Below are some records. Say in a single number how many of their lines include the word "blue".

** Opening Task input block **

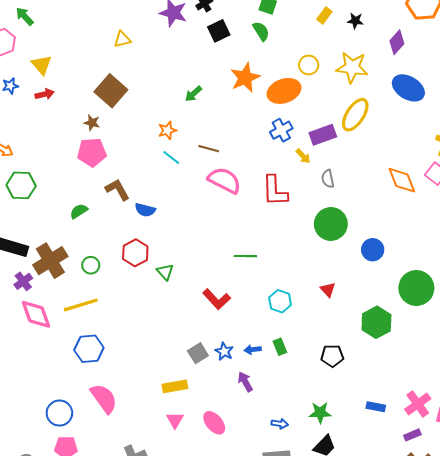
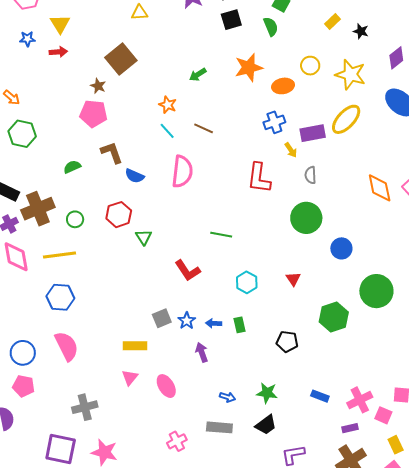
orange ellipse: (284, 91) -> (283, 86), size x0.7
orange star: (167, 130) -> (168, 105), turned 30
pink semicircle: (224, 180) -> (182, 172), moved, turned 60

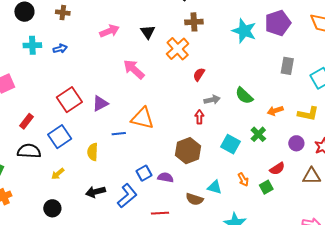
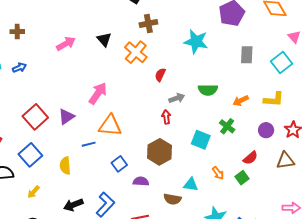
cyan star: (244, 31) -> (196, 42), moved
pink arrow: (134, 69) -> (98, 93), moved, turned 90
green semicircle: (244, 96) -> (208, 90), turned -36
blue square: (144, 173) -> (119, 164), moved

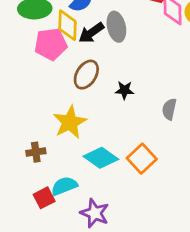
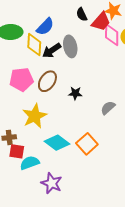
pink pentagon: (51, 44) -> (21, 79), moved
gray semicircle: (169, 109) -> (108, 108), turned 35
red square: (44, 198) -> (17, 151), moved, turned 35

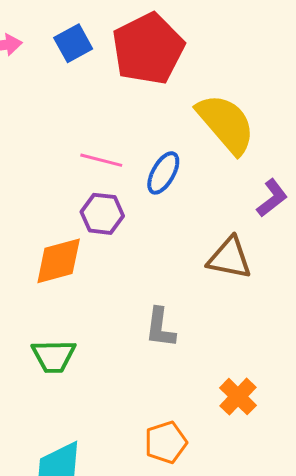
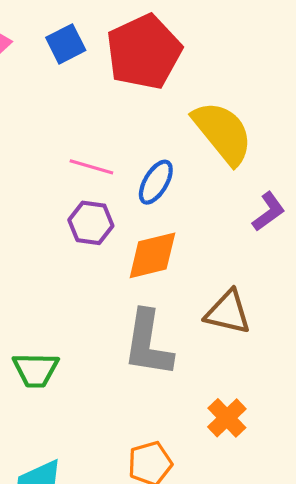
brown triangle: (230, 258) -> (228, 312), moved
orange diamond: (59, 261) -> (152, 255), moved
gray L-shape: (160, 328) -> (148, 344), size x1.6

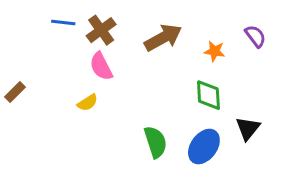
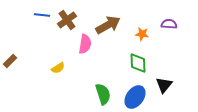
purple semicircle: (255, 36) -> (169, 24), turned -49
pink semicircle: (101, 66) -> (85, 44), moved, turned -144

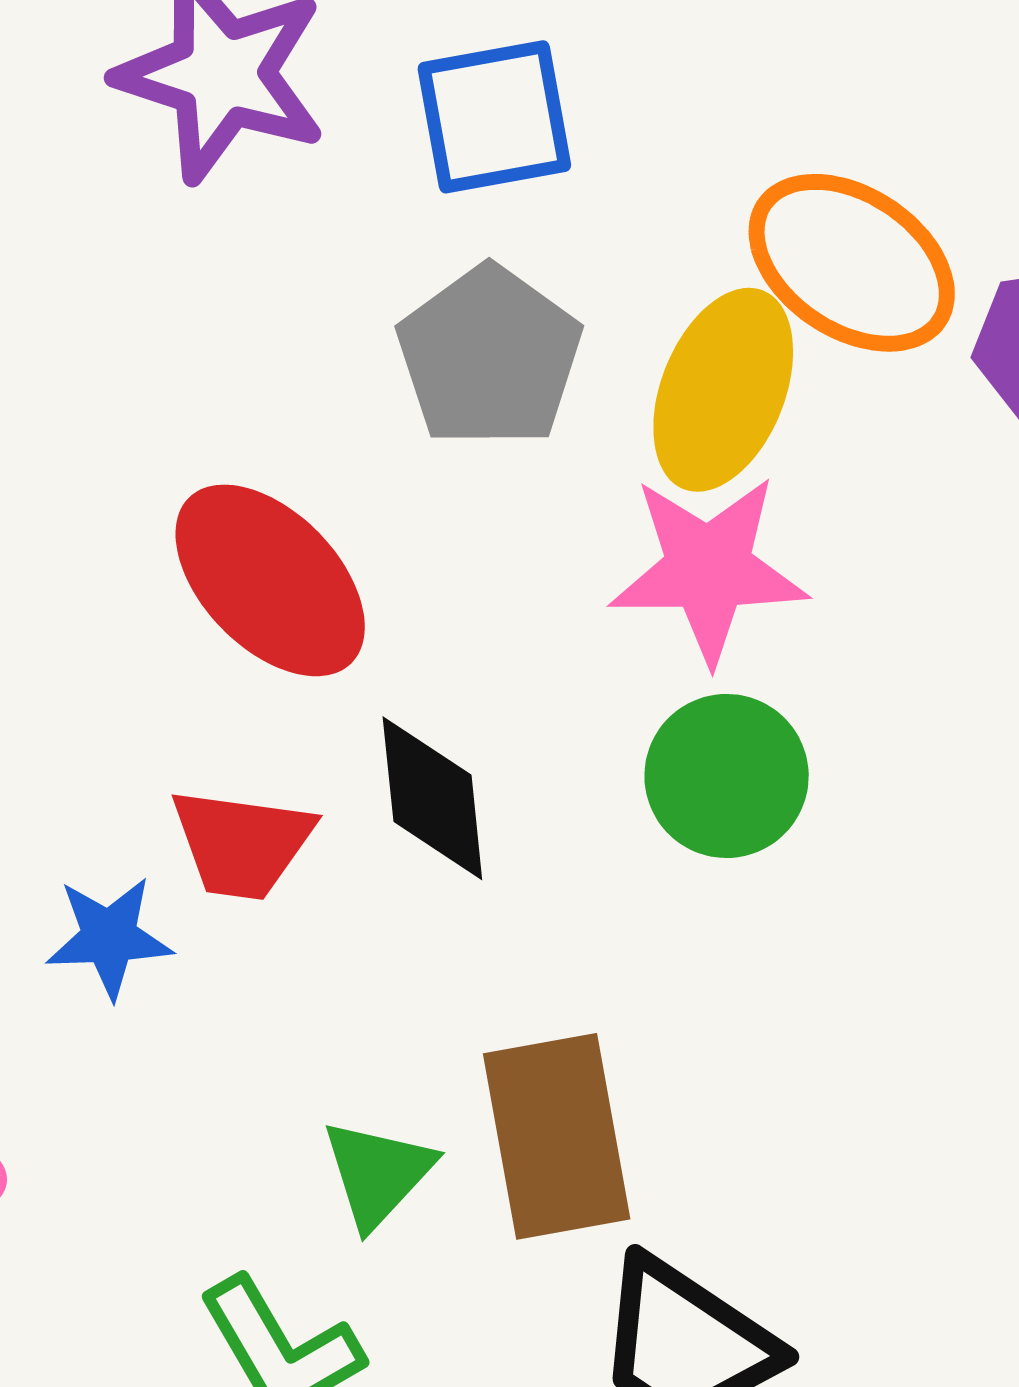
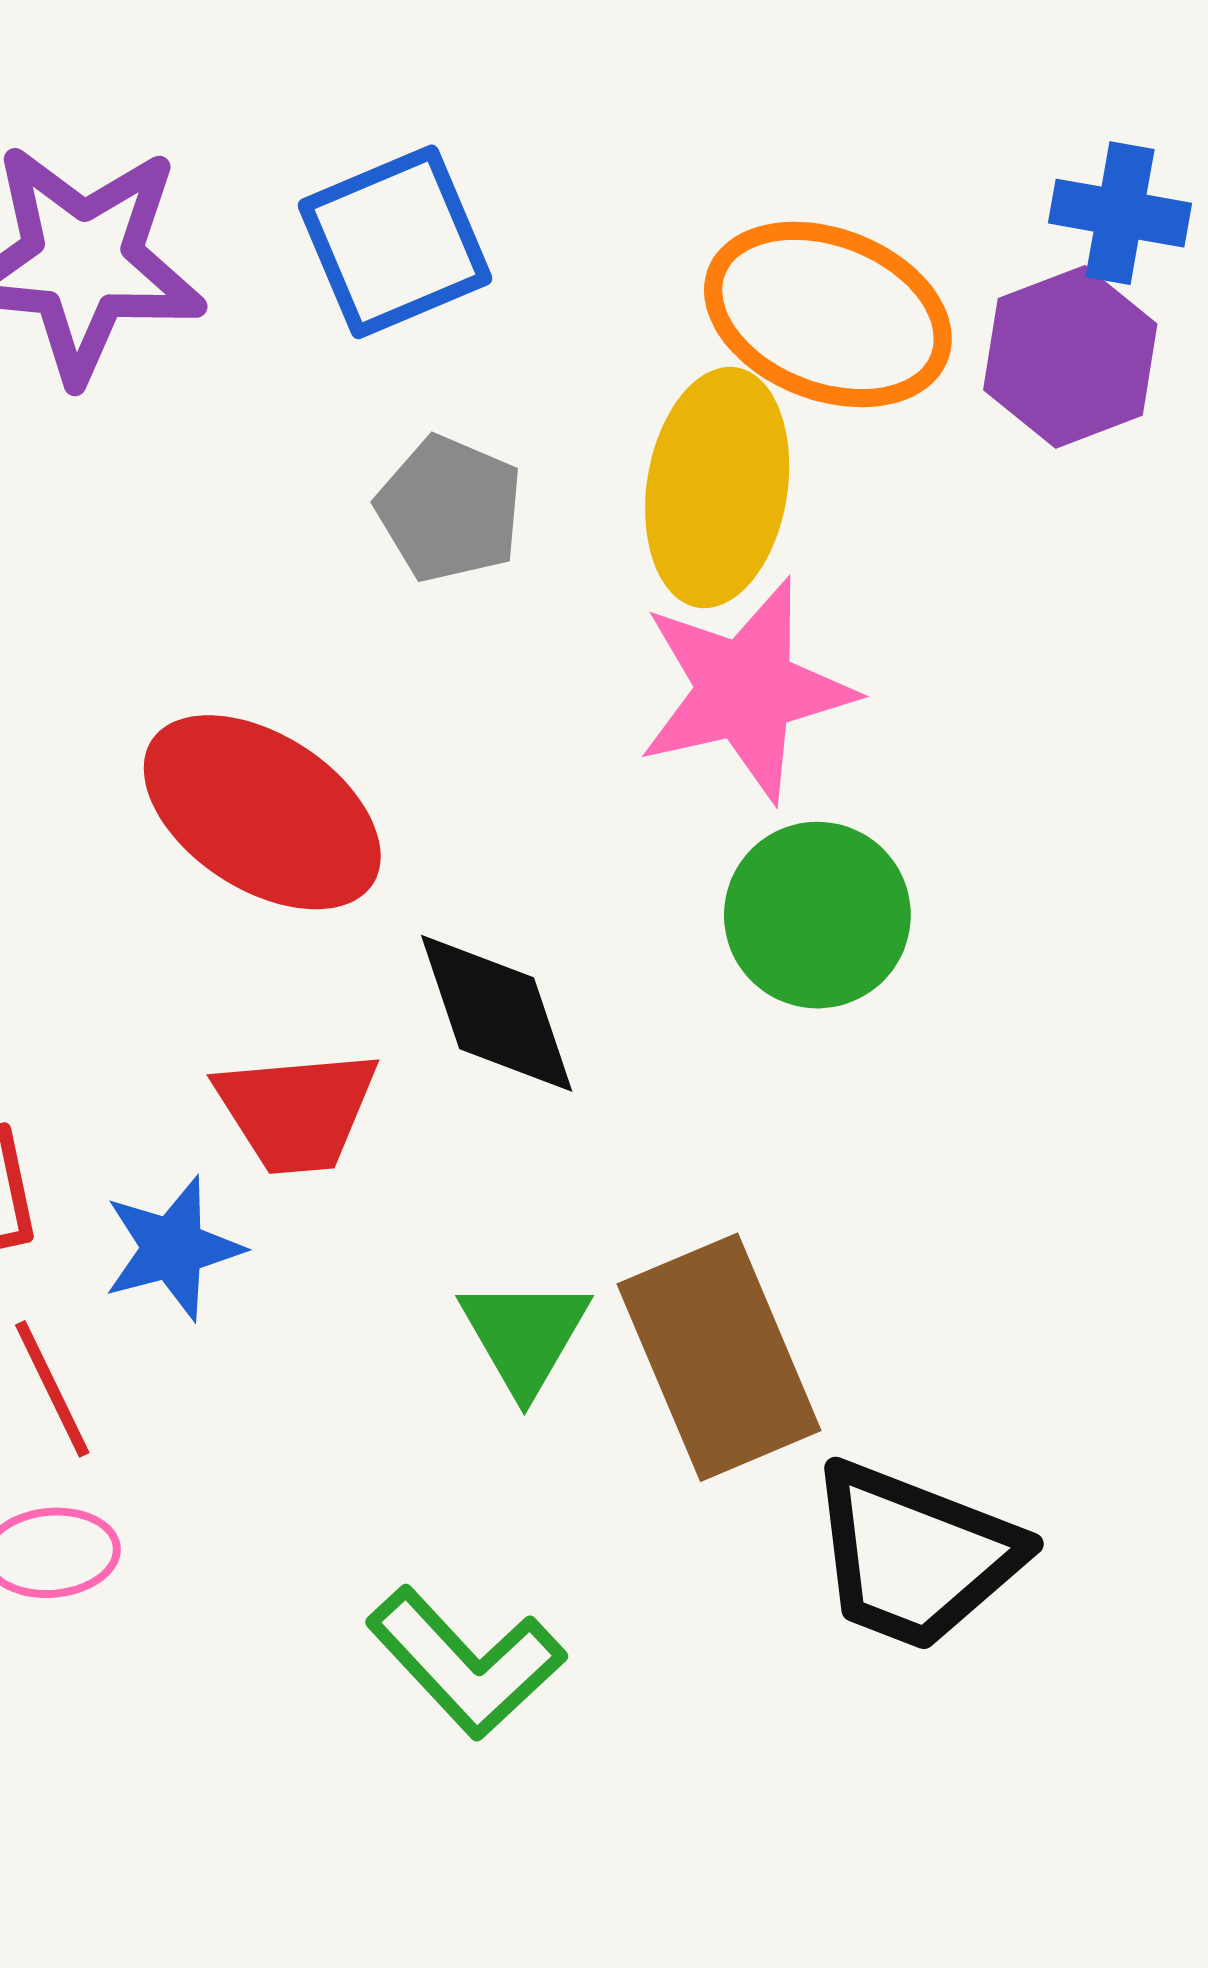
gray pentagon: (489, 357) -> (450, 509), size x0.7
green triangle: (378, 1173) -> (524, 1335), moved

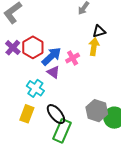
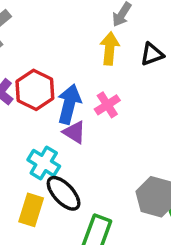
yellow arrow: (94, 47) -> (110, 48), moved
blue arrow: (51, 56) -> (69, 104), turned -30
black ellipse: (56, 114) -> (64, 193), moved

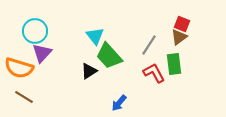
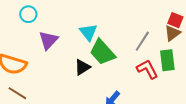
cyan circle: (35, 31) -> (28, 14), moved, size x0.7
purple triangle: (42, 53) -> (48, 40), moved

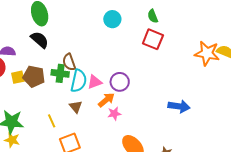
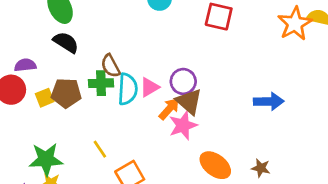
orange star: (207, 53) -> (295, 24), turned -30
brown triangle: (76, 107) -> (189, 102), moved, size x1.5
pink star: (114, 114) -> (183, 125), size x1.5

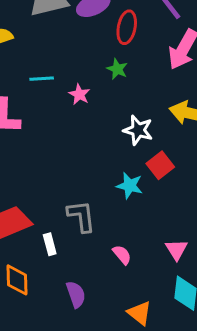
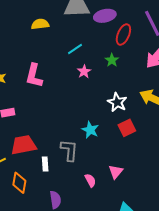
cyan line: (42, 79) -> (75, 49), moved, turned -42
cyan star: (130, 186) -> (90, 130), moved
pink triangle: (177, 250) -> (116, 172), moved

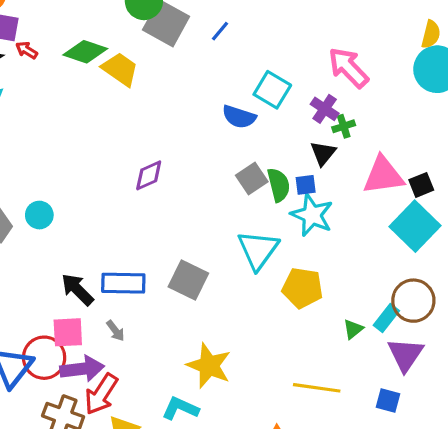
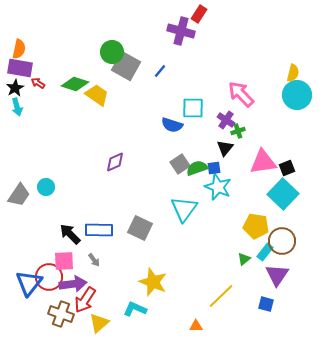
cyan square: (272, 90) -> (193, 108), turned -30
green semicircle: (279, 185) -> (197, 168), turned -95
yellow pentagon: (302, 288) -> (256, 226), moved
yellow line: (317, 388) -> (221, 296), turned -52

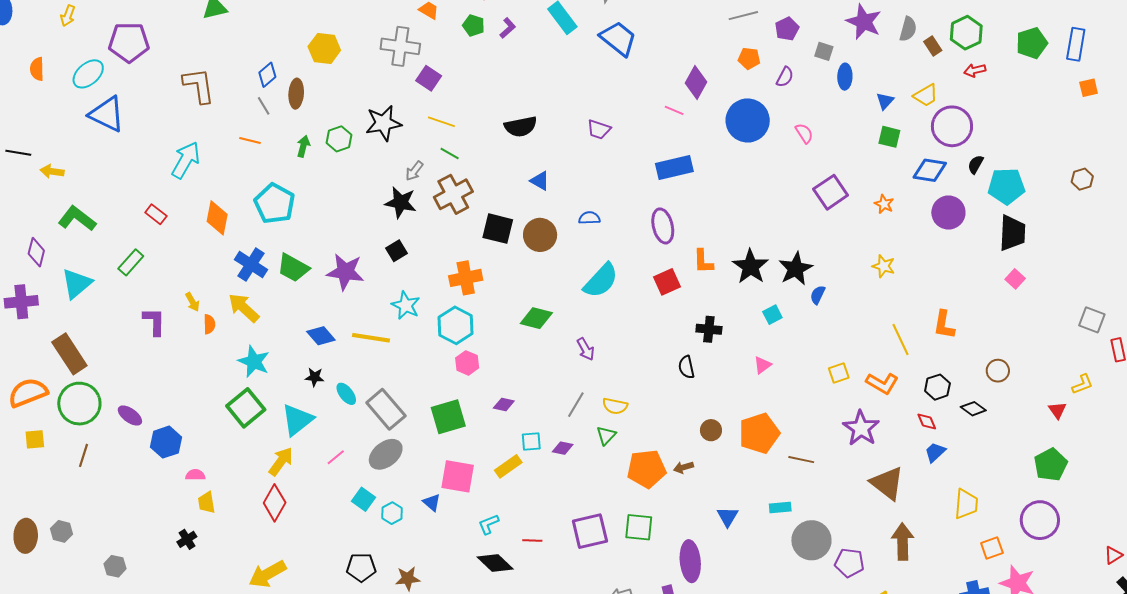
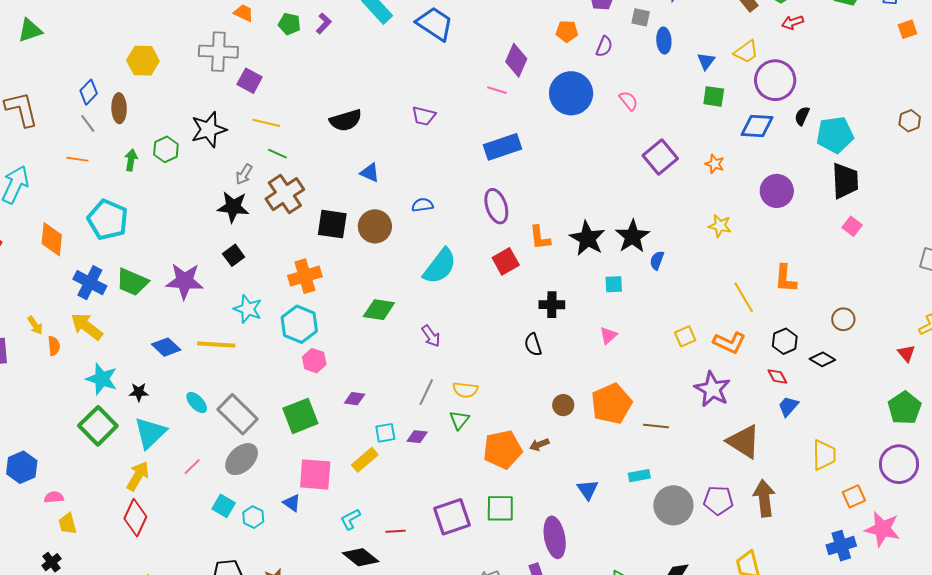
purple circle: (948, 213) -> (777, 191), moved
cyan square: (772, 315) -> (614, 284), turned 30
black star: (315, 377) -> (139, 392), moved
purple pentagon: (849, 563) -> (718, 500), moved

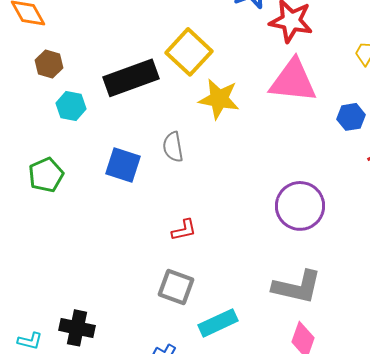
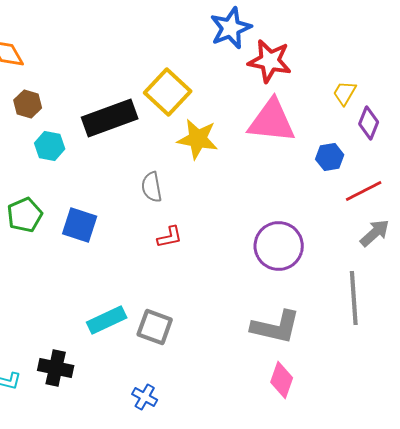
blue square: (123, 165) -> (80, 225), moved
red L-shape: (184, 230) -> (170, 237), moved
cyan rectangle: (218, 323) -> (107, 320), moved

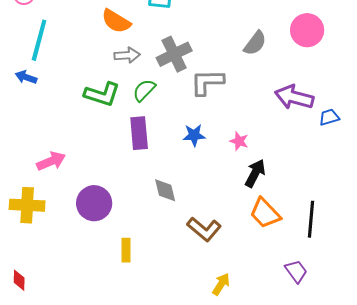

** Closing Task input block **

Output below - 3